__Data shown__:
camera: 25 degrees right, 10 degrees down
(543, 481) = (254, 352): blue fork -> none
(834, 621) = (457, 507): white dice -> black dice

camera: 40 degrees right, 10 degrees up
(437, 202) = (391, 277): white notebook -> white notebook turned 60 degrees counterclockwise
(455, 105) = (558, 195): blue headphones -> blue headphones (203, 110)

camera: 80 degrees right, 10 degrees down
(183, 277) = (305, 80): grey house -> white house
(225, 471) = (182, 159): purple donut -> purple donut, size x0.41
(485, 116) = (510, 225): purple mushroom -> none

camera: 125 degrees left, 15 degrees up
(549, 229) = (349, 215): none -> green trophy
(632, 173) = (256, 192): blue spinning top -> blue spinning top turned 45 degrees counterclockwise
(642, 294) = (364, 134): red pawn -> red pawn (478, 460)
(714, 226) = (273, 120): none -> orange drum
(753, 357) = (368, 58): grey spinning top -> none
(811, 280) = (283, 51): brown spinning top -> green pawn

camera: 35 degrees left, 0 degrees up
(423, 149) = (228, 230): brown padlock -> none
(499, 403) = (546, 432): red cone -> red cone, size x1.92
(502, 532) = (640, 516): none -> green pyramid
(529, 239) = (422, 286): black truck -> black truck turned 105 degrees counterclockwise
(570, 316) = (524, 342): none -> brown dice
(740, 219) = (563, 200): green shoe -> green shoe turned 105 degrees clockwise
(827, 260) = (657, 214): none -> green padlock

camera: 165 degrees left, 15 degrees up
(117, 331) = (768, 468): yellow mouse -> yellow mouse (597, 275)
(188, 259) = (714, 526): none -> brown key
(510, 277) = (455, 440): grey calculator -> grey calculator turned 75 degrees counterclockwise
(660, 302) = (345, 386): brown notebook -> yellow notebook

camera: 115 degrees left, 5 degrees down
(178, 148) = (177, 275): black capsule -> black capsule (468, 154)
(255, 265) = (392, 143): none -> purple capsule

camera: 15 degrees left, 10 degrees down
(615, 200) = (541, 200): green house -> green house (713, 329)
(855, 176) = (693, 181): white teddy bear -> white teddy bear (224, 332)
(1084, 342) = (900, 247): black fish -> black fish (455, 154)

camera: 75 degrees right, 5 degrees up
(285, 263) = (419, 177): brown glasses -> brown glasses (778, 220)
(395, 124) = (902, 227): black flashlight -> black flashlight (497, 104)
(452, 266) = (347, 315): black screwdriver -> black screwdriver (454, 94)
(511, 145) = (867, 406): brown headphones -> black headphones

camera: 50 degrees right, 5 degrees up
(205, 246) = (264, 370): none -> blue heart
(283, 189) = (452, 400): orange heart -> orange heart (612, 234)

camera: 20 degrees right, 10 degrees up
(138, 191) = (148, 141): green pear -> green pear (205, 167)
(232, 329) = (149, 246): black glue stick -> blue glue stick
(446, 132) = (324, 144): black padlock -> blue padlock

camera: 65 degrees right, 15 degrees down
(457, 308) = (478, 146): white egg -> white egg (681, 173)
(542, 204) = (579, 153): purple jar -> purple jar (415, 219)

__Exercise aim__:
From the data above, show each line that contains "purple".

__Result of this exercise__:
(225, 471) = (182, 159): purple donut -> purple donut, size x0.41
(485, 116) = (510, 225): purple mushroom -> none
(255, 265) = (392, 143): none -> purple capsule
(542, 204) = (579, 153): purple jar -> purple jar (415, 219)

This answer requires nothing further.